Task instructions:
Set down the entries exactly as they appear, apart from the images, which stay out.

[Object state comparisons]
☆ ☆ ☆ ☆
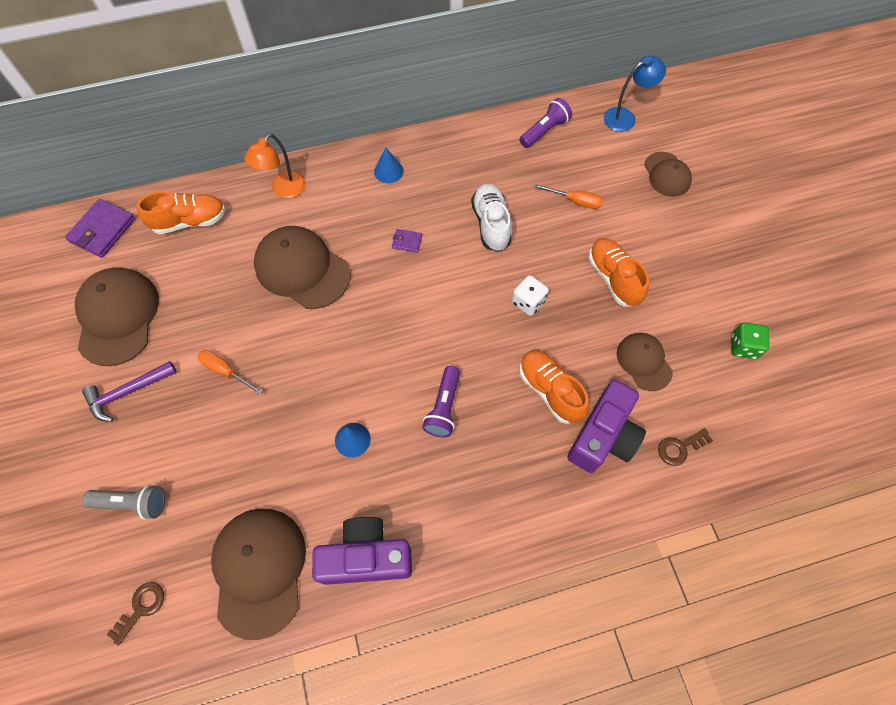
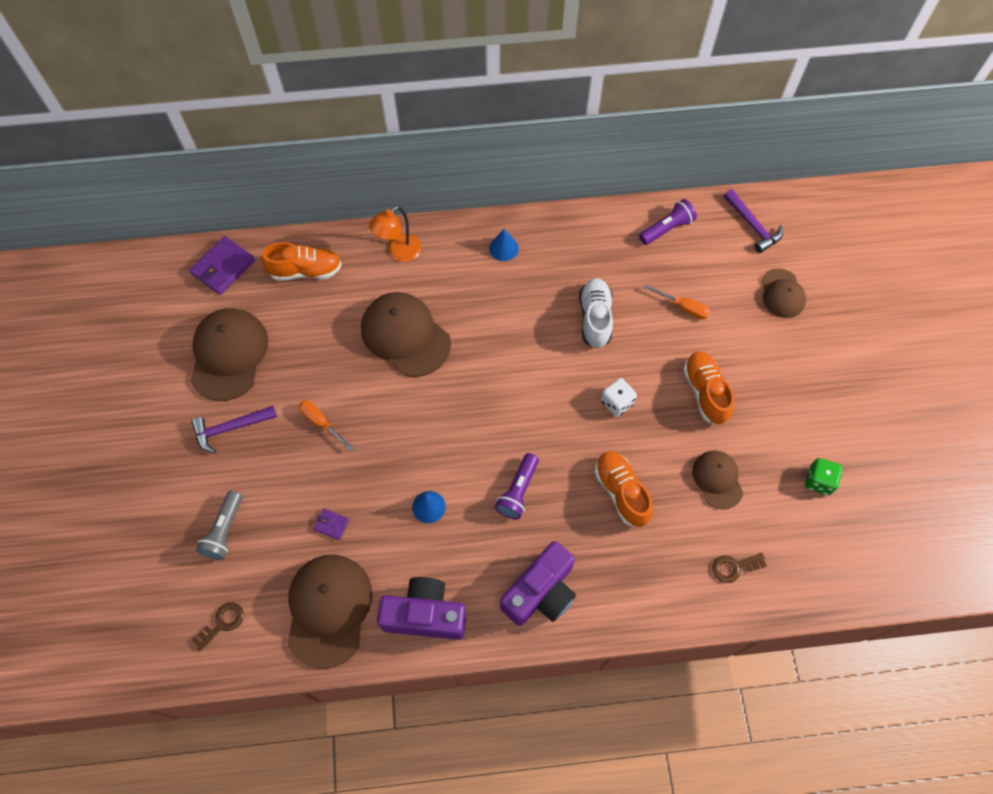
camera: 10 degrees right, 0 degrees up
(133, 503) = (224, 530): grey flashlight -> grey flashlight turned 90 degrees clockwise
(407, 242) = (510, 323): purple wallet -> purple wallet (331, 525)
(603, 436) = (663, 544): purple camera -> purple camera (541, 592)
(625, 117) = (753, 226): blue lamp -> purple hammer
☆ ☆ ☆ ☆
Exercise result:
camera: 10 degrees right, 0 degrees up
(133, 503) = (224, 530): grey flashlight -> grey flashlight turned 90 degrees clockwise
(407, 242) = (510, 323): purple wallet -> purple wallet (331, 525)
(603, 436) = (663, 544): purple camera -> purple camera (541, 592)
(625, 117) = (753, 226): blue lamp -> purple hammer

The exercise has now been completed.